▸ WORK INSTRUCTION: Report every line below that carries the word "right".

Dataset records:

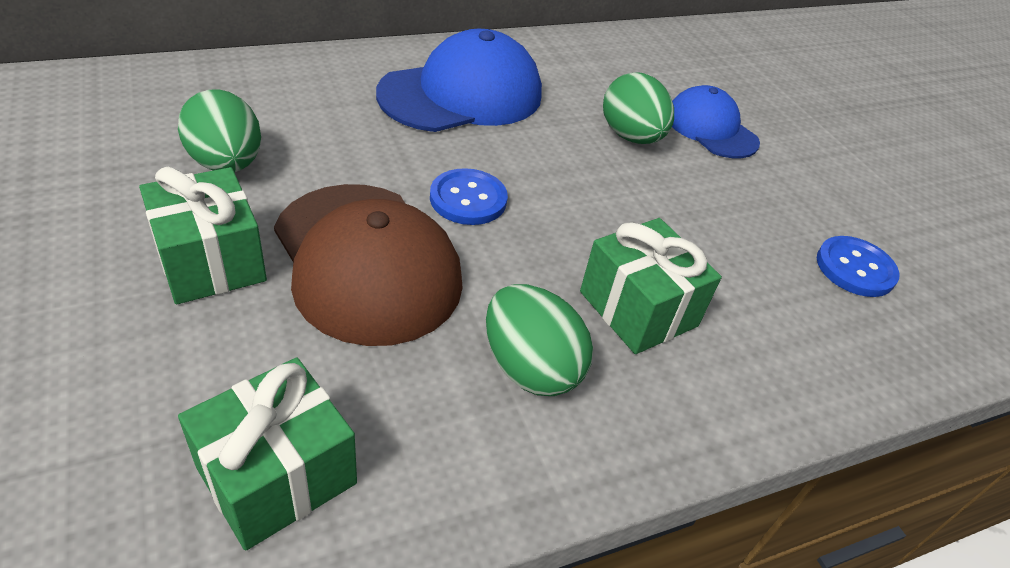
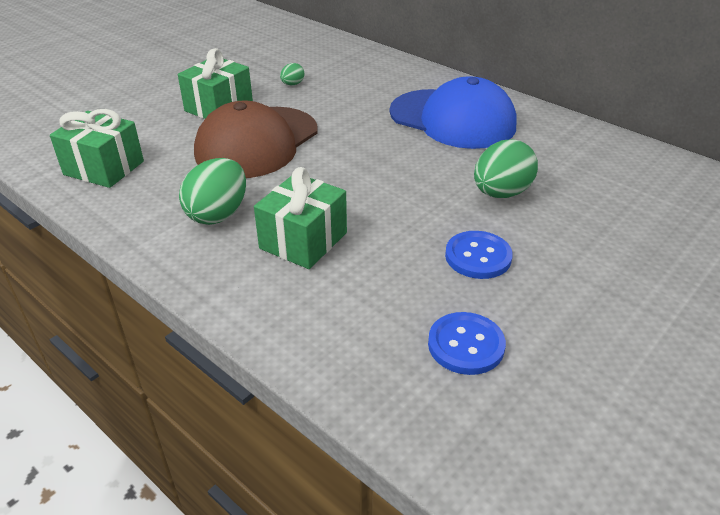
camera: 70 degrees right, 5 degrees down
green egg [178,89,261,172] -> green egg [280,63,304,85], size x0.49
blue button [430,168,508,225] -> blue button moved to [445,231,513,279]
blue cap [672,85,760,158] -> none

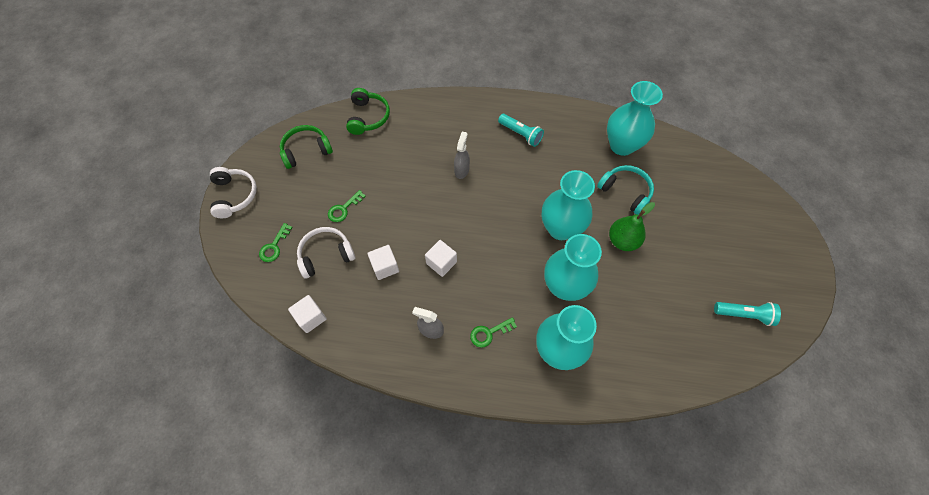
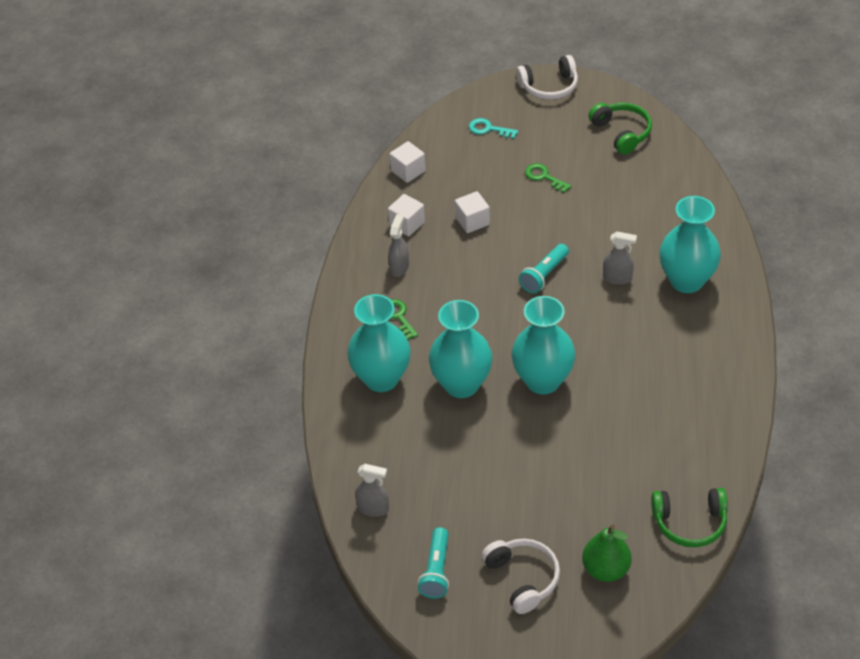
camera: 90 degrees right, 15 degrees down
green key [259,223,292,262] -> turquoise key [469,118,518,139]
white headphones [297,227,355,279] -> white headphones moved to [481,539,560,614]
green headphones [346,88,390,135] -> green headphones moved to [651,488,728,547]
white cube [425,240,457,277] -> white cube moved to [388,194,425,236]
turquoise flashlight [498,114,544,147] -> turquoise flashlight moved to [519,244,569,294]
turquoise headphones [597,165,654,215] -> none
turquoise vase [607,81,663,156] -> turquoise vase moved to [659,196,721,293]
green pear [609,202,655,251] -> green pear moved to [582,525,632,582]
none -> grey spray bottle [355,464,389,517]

▸ TASK ANSWER:
camera: 70 degrees right, 5 degrees down
camera: 90 degrees right, 15 degrees down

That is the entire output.